ASSIGNMENT -> Set down the lines below, exactly, starting at the one that contains "black rectangle: (234, 32)" and stopping at the last line, inclusive. Omit pictures.

[Multi-step shape changes]
'''
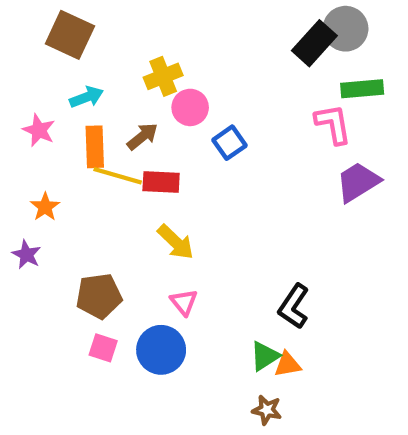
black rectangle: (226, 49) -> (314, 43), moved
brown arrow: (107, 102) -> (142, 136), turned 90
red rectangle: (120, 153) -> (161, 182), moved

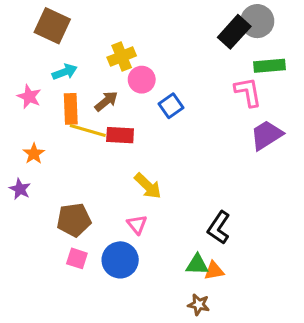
yellow arrow: (176, 242) -> (148, 186), moved
green triangle: (265, 356) -> (197, 265), turned 35

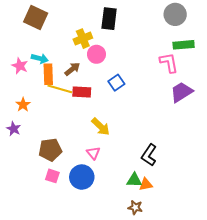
black rectangle: (234, 32) -> (109, 19), moved, turned -35
cyan arrow: (65, 72) -> (40, 58), moved, turned 35
blue square: (171, 106) -> (116, 83), moved

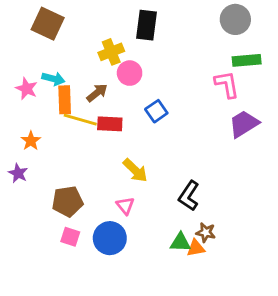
black L-shape: (149, 155) -> (189, 196), moved
brown star: (135, 207) -> (206, 232), moved

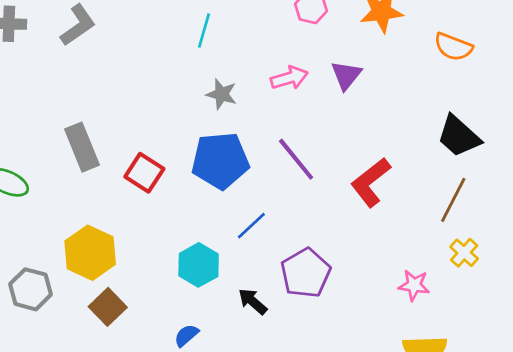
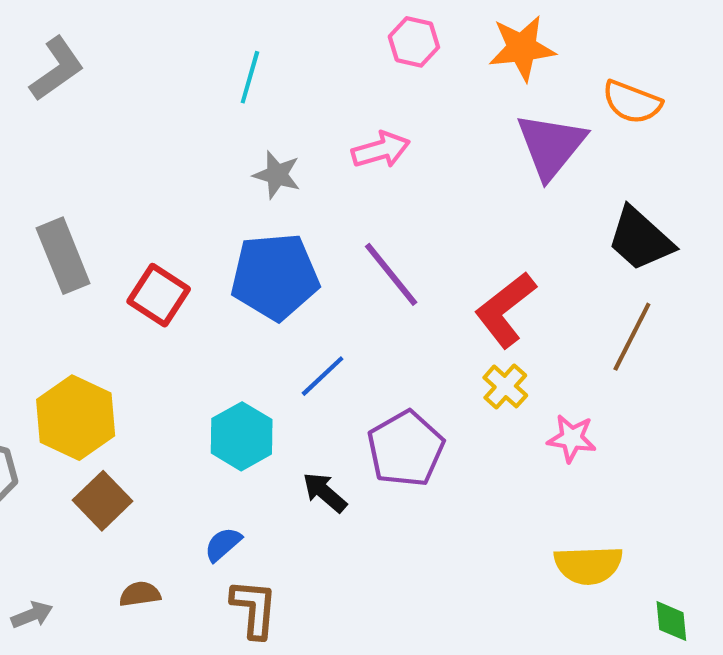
purple triangle: (346, 75) -> (551, 146), moved, size x1.5
yellow cross: (464, 253) -> (505, 386), moved
pink star: (414, 285) -> (572, 438), moved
'''
ANSWER BOX ->
black rectangle: (234, 32) -> (109, 19), moved, turned -35
cyan arrow: (65, 72) -> (40, 58), moved, turned 35
blue square: (171, 106) -> (116, 83), moved

black L-shape: (149, 155) -> (189, 196), moved
brown star: (135, 207) -> (206, 232), moved

purple triangle: (346, 75) -> (551, 146), moved, size x1.5
yellow cross: (464, 253) -> (505, 386), moved
pink star: (414, 285) -> (572, 438), moved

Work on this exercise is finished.